_TASK OBJECTIVE_
Within the listing below, please copy exactly the lines between the line holding "camera: 60 degrees right, 10 degrees down" and the line holding "(763, 348) = (560, 438): pink", inclusive.

_DATASET EXTRACT_
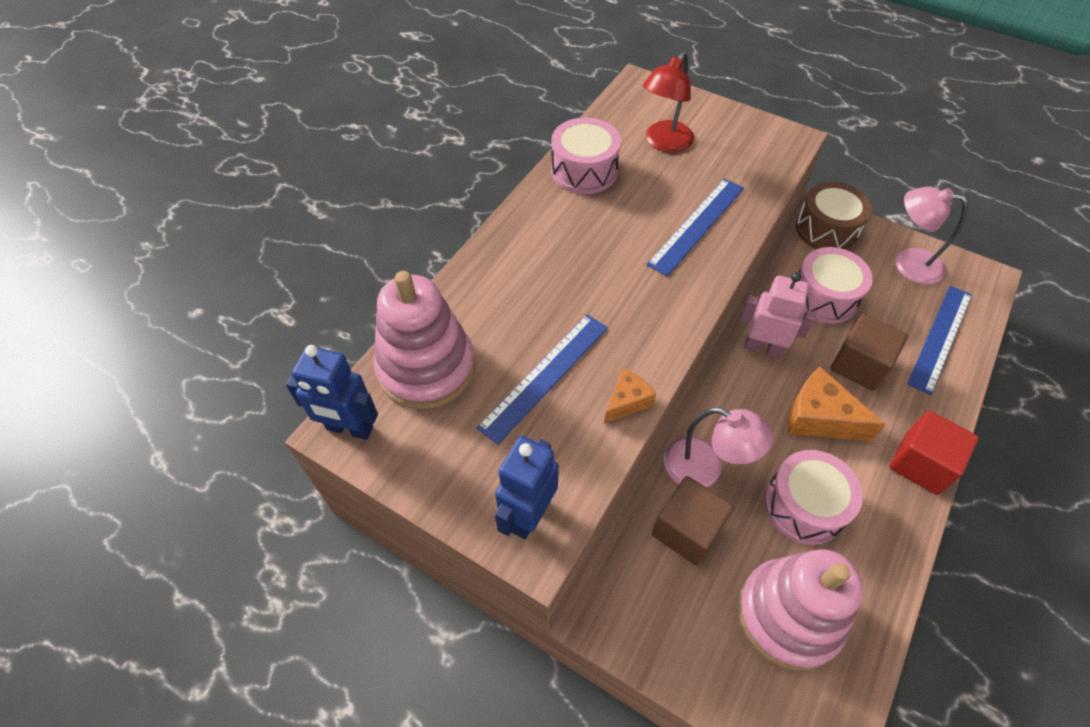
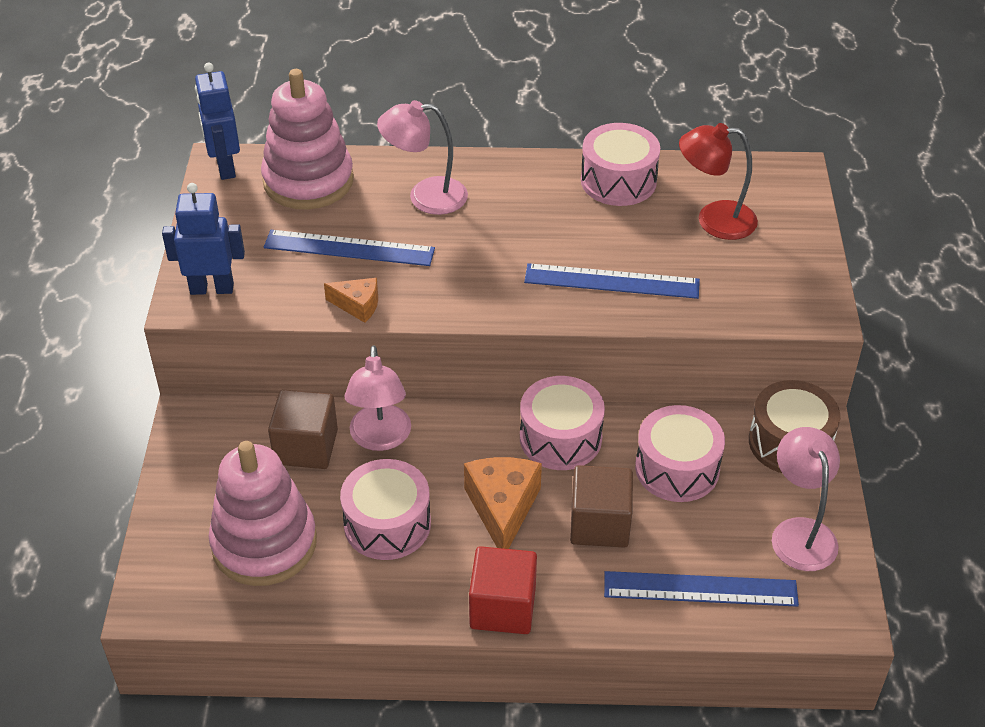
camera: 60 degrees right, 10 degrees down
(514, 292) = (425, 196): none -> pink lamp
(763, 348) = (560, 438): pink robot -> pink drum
* * *
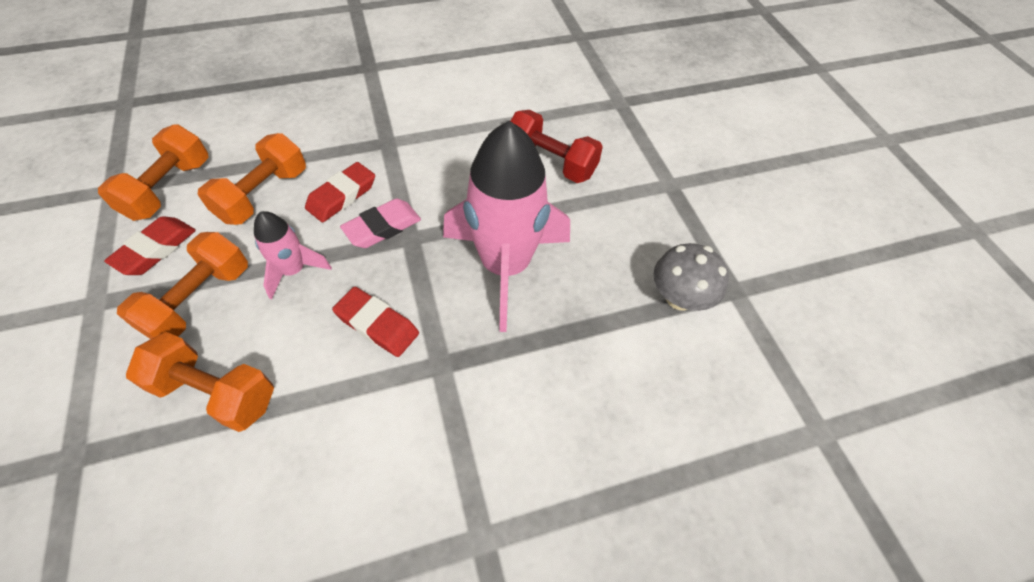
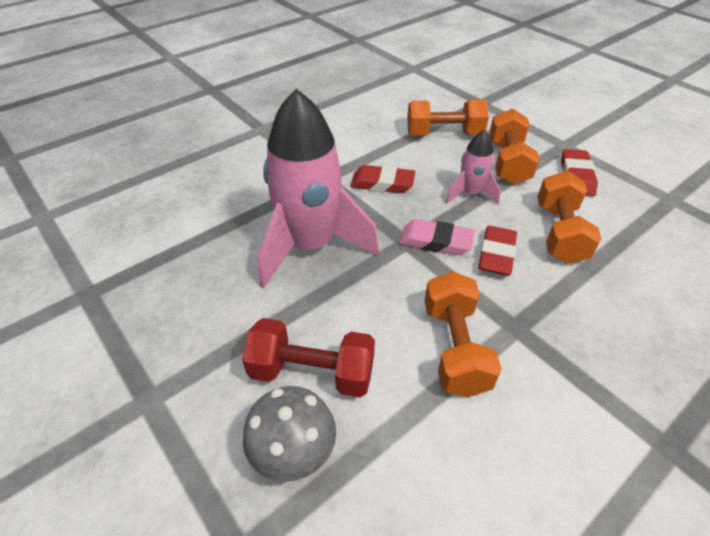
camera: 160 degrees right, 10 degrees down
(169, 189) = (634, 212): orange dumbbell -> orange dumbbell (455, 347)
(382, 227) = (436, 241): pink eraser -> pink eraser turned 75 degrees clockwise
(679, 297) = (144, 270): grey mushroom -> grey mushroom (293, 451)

_RESPONSE BELOW_
camera: 60 degrees right, 10 degrees down
(514, 292) = (425, 196): none -> pink lamp
(763, 348) = (560, 438): pink robot -> pink drum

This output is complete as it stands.